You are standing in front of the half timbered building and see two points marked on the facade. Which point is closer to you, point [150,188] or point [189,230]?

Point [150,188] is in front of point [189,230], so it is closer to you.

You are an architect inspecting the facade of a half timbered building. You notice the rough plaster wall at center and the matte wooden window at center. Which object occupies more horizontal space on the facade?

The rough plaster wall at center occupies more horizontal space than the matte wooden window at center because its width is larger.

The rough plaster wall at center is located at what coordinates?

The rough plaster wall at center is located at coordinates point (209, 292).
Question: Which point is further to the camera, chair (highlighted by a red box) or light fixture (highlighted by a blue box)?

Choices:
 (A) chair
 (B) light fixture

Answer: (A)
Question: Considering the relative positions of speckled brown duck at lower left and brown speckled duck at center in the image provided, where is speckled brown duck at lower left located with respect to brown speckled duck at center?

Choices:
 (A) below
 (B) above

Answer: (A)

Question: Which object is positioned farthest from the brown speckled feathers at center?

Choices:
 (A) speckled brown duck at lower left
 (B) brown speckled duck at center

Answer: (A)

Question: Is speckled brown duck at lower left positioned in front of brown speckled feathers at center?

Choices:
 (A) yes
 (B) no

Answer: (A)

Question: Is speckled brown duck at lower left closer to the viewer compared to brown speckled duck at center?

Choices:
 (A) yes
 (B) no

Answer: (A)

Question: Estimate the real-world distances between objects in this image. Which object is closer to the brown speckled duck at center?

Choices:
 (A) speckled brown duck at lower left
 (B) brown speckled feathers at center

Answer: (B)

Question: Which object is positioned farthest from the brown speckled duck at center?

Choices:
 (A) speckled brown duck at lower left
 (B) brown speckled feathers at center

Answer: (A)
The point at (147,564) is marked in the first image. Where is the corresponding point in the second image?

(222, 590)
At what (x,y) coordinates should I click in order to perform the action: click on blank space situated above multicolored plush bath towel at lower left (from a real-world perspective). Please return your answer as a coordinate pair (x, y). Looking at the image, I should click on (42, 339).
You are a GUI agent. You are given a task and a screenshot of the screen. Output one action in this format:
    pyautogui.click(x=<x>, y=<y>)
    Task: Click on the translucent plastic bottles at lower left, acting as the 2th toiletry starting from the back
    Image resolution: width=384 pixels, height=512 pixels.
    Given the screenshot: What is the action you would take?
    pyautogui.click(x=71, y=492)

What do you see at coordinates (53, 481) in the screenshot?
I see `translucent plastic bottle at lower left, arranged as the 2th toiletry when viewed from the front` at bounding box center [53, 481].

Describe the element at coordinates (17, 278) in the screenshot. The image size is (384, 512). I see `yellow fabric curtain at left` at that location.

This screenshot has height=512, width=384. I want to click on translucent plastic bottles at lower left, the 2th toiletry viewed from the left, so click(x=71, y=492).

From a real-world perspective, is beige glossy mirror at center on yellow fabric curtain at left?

|---|

• Set exercise
Retype every one of the entries above word for word, keeping their order and line breaks.

• Solution to this problem
You are standing in front of the half timbered building and see two points marked on the facade. Which point is closer to you, point [150,188] or point [189,230]?

Point [150,188] is in front of point [189,230], so it is closer to you.

You are an architect inspecting the facade of a half timbered building. You notice the rough plaster wall at center and the matte wooden window at center. Which object occupies more horizontal space on the facade?

The rough plaster wall at center occupies more horizontal space than the matte wooden window at center because its width is larger.

The rough plaster wall at center is located at what coordinates?

The rough plaster wall at center is located at coordinates point (209, 292).
Question: Which point is further to the camera, chair (highlighted by a red box) or light fixture (highlighted by a blue box)?

Choices:
 (A) chair
 (B) light fixture

Answer: (A)
Question: Considering the relative positions of speckled brown duck at lower left and brown speckled duck at center in the image provided, where is speckled brown duck at lower left located with respect to brown speckled duck at center?

Choices:
 (A) below
 (B) above

Answer: (A)

Question: Which object is positioned farthest from the brown speckled feathers at center?

Choices:
 (A) speckled brown duck at lower left
 (B) brown speckled duck at center

Answer: (A)

Question: Is speckled brown duck at lower left positioned in front of brown speckled feathers at center?

Choices:
 (A) yes
 (B) no

Answer: (A)

Question: Is speckled brown duck at lower left closer to the viewer compared to brown speckled duck at center?

Choices:
 (A) yes
 (B) no

Answer: (A)

Question: Estimate the real-world distances between objects in this image. Which object is closer to the brown speckled duck at center?

Choices:
 (A) speckled brown duck at lower left
 (B) brown speckled feathers at center

Answer: (B)

Question: Which object is positioned farthest from the brown speckled duck at center?

Choices:
 (A) speckled brown duck at lower left
 (B) brown speckled feathers at center

Answer: (A)
The point at (147,564) is marked in the first image. Where is the corresponding point in the second image?

(222, 590)
At what (x,y) coordinates should I click in order to perform the action: click on blank space situated above multicolored plush bath towel at lower left (from a real-world perspective). Please return your answer as a coordinate pair (x, y). Looking at the image, I should click on (42, 339).
You are a GUI agent. You are given a task and a screenshot of the screen. Output one action in this format:
    pyautogui.click(x=<x>, y=<y>)
    Task: Click on the translucent plastic bottles at lower left, acting as the 2th toiletry starting from the back
    Image resolution: width=384 pixels, height=512 pixels.
    Given the screenshot: What is the action you would take?
    pyautogui.click(x=71, y=492)

What do you see at coordinates (53, 481) in the screenshot?
I see `translucent plastic bottle at lower left, arranged as the 2th toiletry when viewed from the front` at bounding box center [53, 481].

Describe the element at coordinates (17, 278) in the screenshot. The image size is (384, 512). I see `yellow fabric curtain at left` at that location.

This screenshot has height=512, width=384. I want to click on translucent plastic bottles at lower left, the 2th toiletry viewed from the left, so click(x=71, y=492).

From a real-world perspective, is beige glossy mirror at center on yellow fabric curtain at left?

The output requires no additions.